**Work order:** Up to the line containing "(732, 426) = (346, 415): none", nothing is kept; from that line through the end of the data below, output every line exactly.

**Excerpted records:**
· · · · · · ·

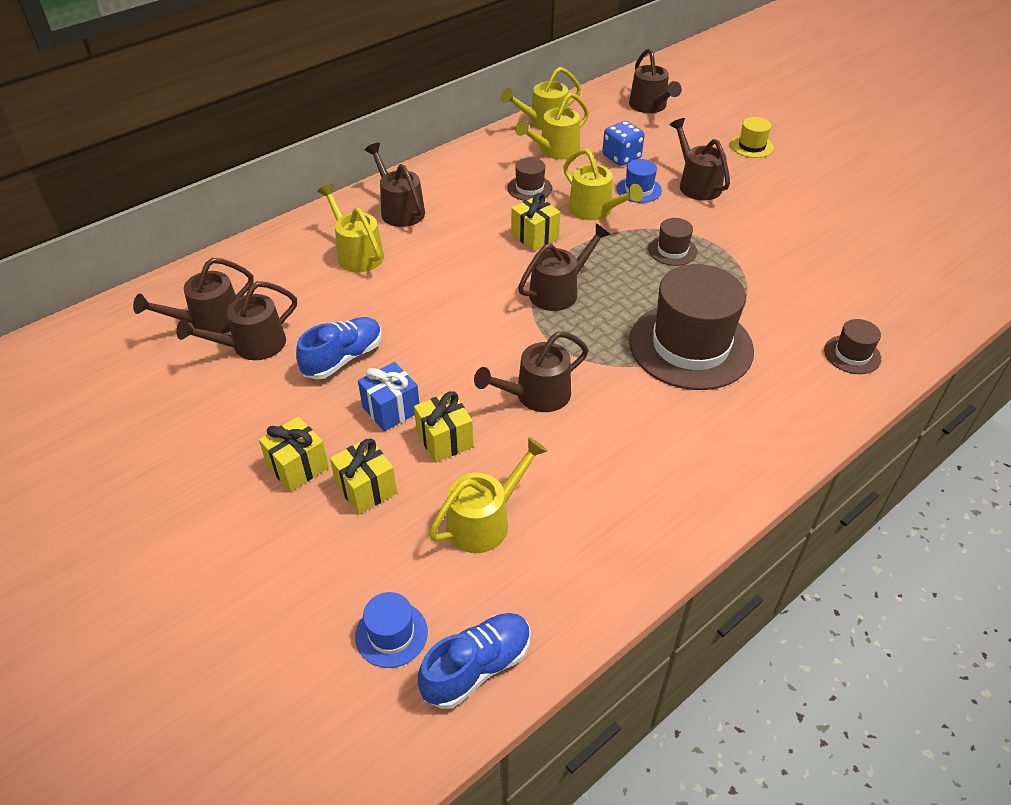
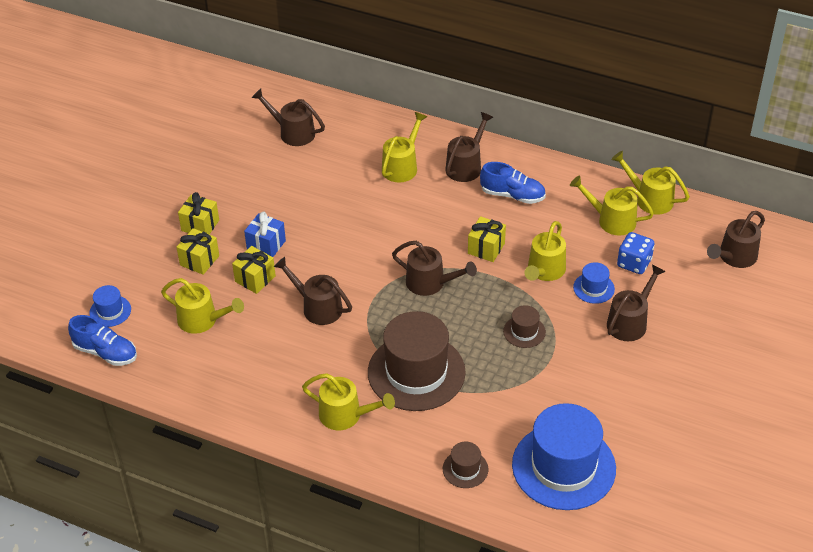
camera: 65 degrees right, 0 degrees up
(251, 346) = (283, 160): brown watering can -> none
(343, 358) = (297, 205): blue shoe -> blue shoe (512, 195)
(529, 188) = (546, 224): brown hat -> none
(732, 426) = (346, 415): none -> yellow watering can
(751, 146) = (722, 343): yellow hat -> none
(871, 285) = (563, 466): none -> blue hat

· · · · · · ·

**Written answer:**
(732, 426) = (346, 415): none -> yellow watering can
(751, 146) = (722, 343): yellow hat -> none
(871, 285) = (563, 466): none -> blue hat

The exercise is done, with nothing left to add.